» WORK TASK
Send back all of the data, word for word.

» SUPPLIED INFORMATION
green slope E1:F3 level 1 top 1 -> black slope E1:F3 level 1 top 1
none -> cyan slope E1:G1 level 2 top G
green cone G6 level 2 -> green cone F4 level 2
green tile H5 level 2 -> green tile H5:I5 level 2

» COMPLETED EXERCISE
green slope E1:F3 level 1 top 1 -> black slope E1:F3 level 1 top 1
none -> cyan slope E1:G1 level 2 top G
green cone G6 level 2 -> green cone F4 level 2
green tile H5 level 2 -> green tile H5:I5 level 2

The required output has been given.